Before-and-after object lists
------------------------------------------------

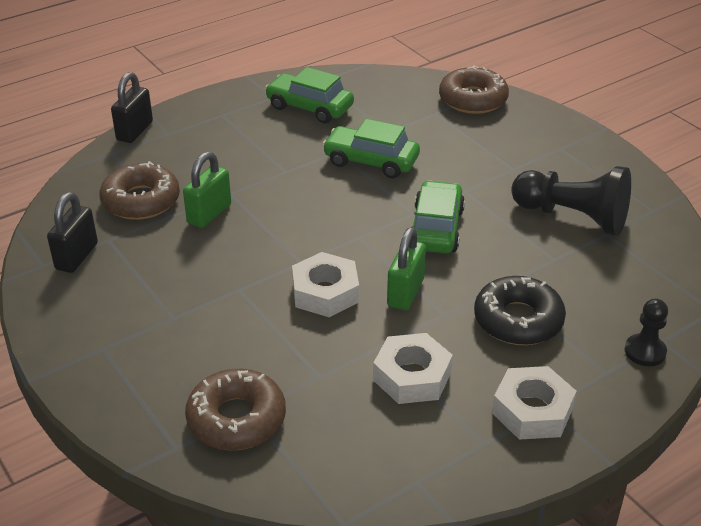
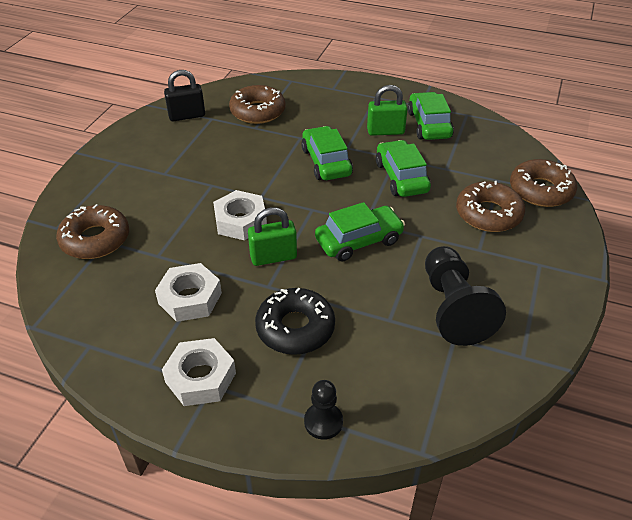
camera: 55 degrees right, 5 degrees up
black padlock [111,72,153,143] -> none
green padlock [183,152,231,228] -> green padlock moved to [367,85,408,136]
none -> green car [301,126,353,180]
none -> brown donut [456,181,525,232]

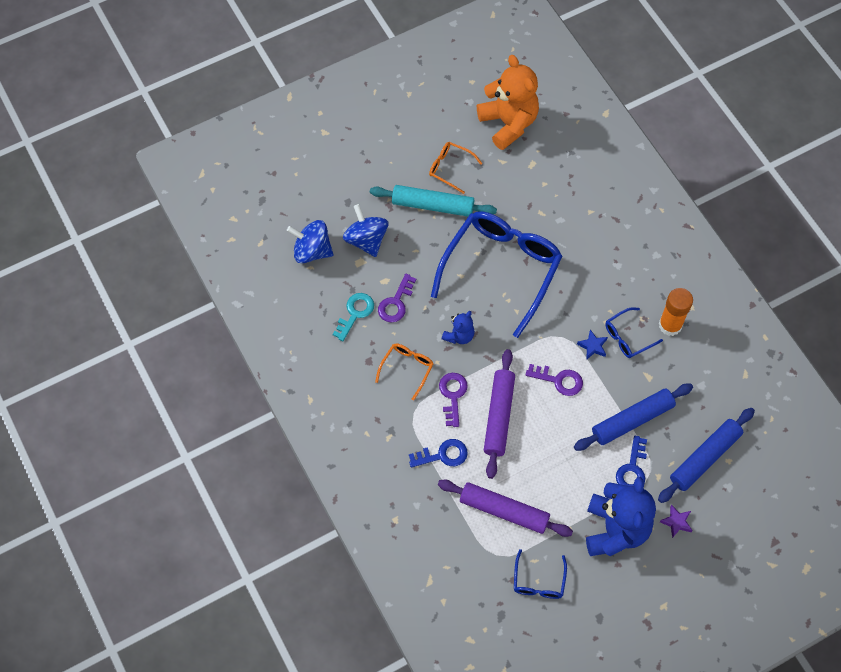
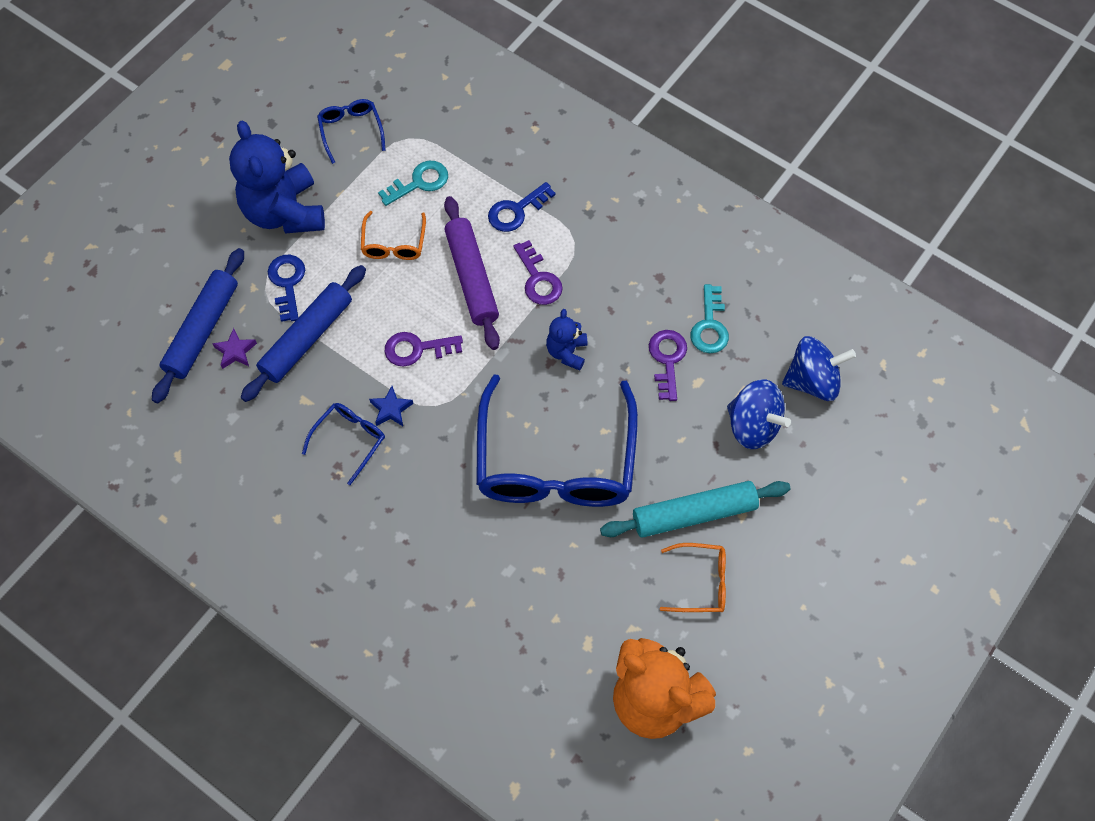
camera: 155 degrees right, 0 degrees up
orange glasses [375,343,434,400] -> orange glasses moved to [361,211,426,260]
purple rolling pin [438,480,573,537] -> turquoise key [378,161,448,206]
orange glue stick [659,288,693,336] -> none
purple star [660,505,693,538] -> purple star moved to [212,328,257,369]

------------------------------------------------

▶ _Task_: Find the lines that mention "camera" in the entries and show them.

▶ _Solution to this exercise_:
camera: 55 degrees right, 5 degrees up
camera: 155 degrees right, 0 degrees up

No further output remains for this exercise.